==== DATA SEGMENT ====
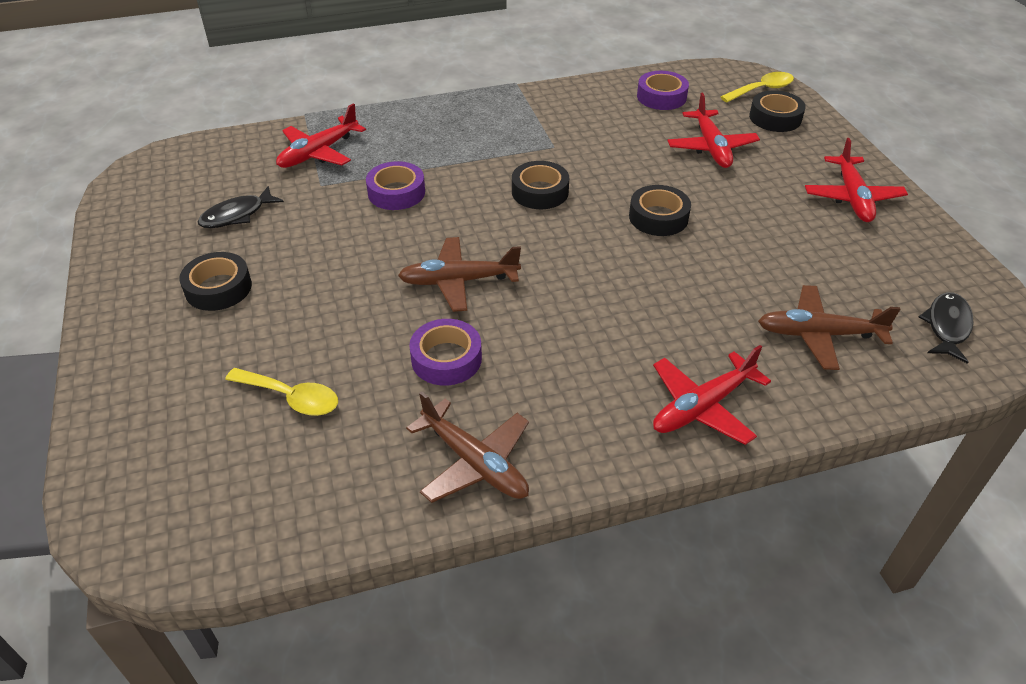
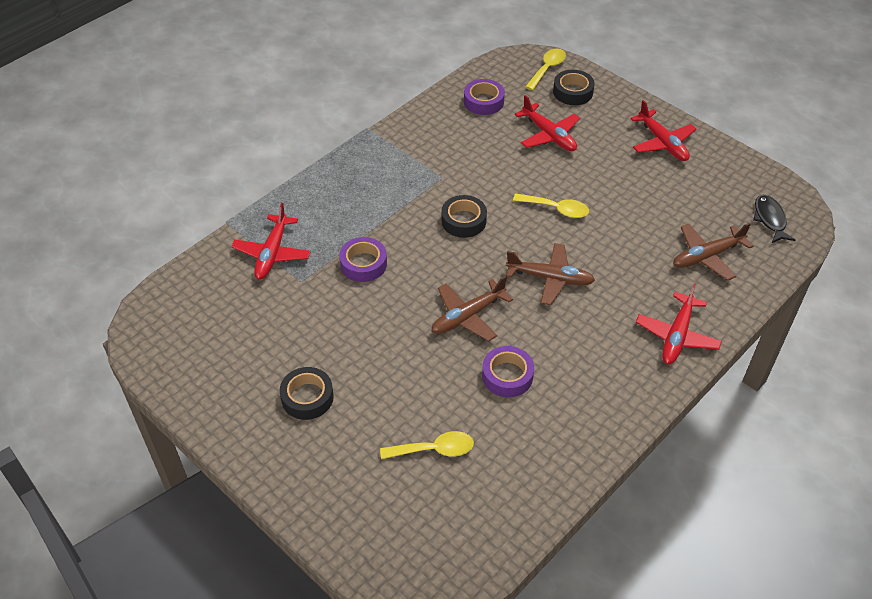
camera: 30 degrees left, 5 degrees up
(237, 215) = (262, 334): black fish -> none
(474, 462) = (580, 434): brown plane -> brown plane (550, 278)
(658, 217) = (556, 209): black tape -> yellow spoon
====
TASK OBJECTIVE => The lines above that hold the word "black" need counting; write the count and nothing more.

RESULT => 2